Data segment |

────

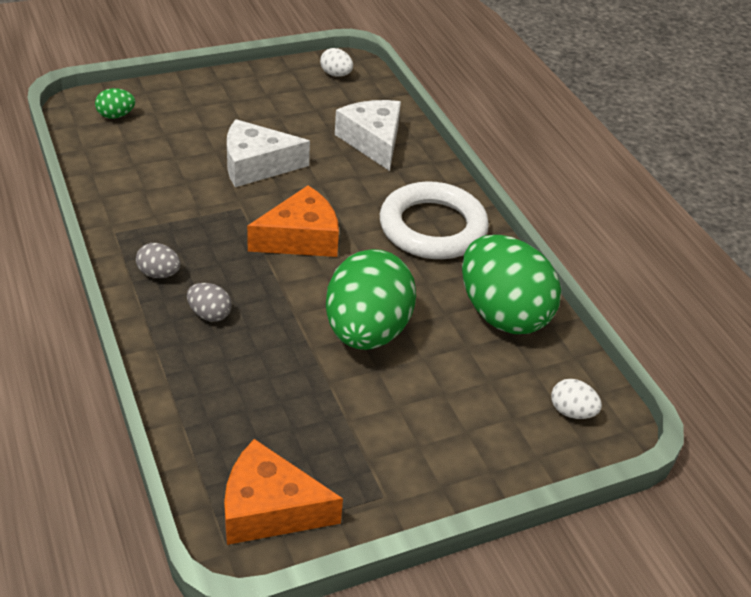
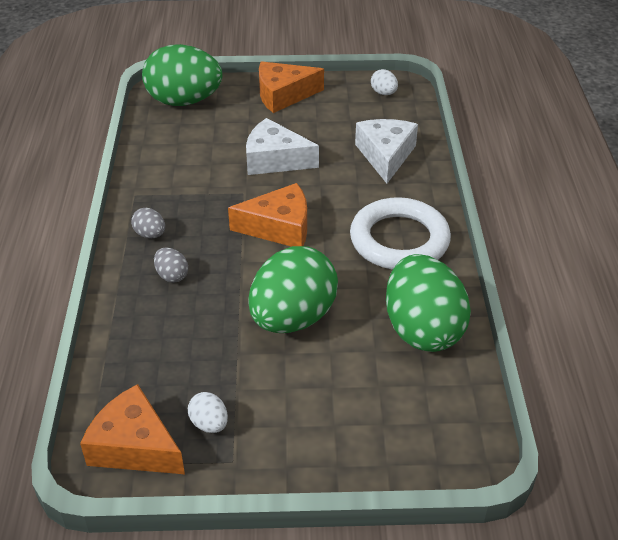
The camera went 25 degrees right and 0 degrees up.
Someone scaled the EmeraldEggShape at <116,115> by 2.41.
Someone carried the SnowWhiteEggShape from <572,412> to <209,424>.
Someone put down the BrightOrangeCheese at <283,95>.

────

What you will do | Repeat all of the listing above word for word, and exclude the pictures.

Written solution |
The camera went 25 degrees right and 0 degrees up.
Someone scaled the EmeraldEggShape at <116,115> by 2.41.
Someone carried the SnowWhiteEggShape from <572,412> to <209,424>.
Someone put down the BrightOrangeCheese at <283,95>.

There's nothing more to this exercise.